**PROVIDED DATA**

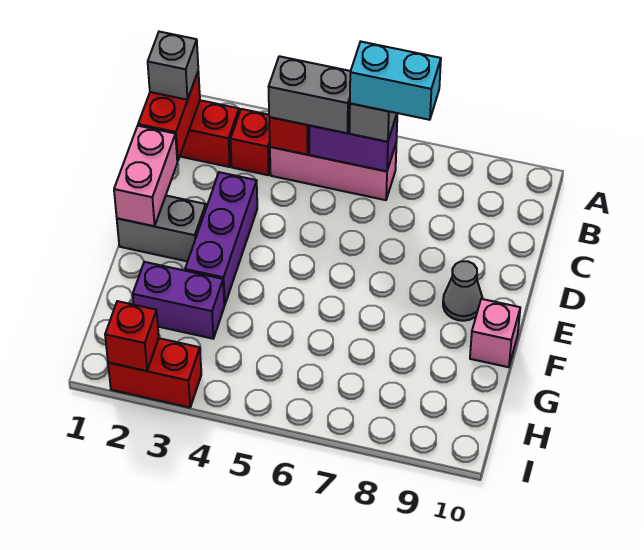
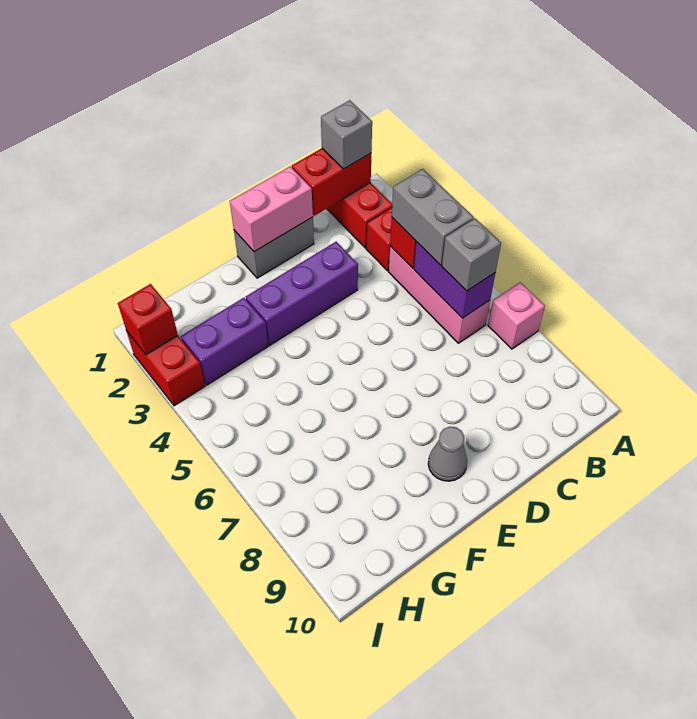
cyan brick B6:B7 level 4 -> none
grey brick E1:E2 level 1 -> grey brick D1:E1 level 1
pink brick F10 level 1 -> pink brick A7 level 1
purple brick G2:G3 level 1 -> purple brick G3:H3 level 1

**AIM OF THE TASK**
Could you repeat the data exactly, omitting its pictures?

**SOLVED EXERCISE**
cyan brick B6:B7 level 4 -> none
grey brick E1:E2 level 1 -> grey brick D1:E1 level 1
pink brick F10 level 1 -> pink brick A7 level 1
purple brick G2:G3 level 1 -> purple brick G3:H3 level 1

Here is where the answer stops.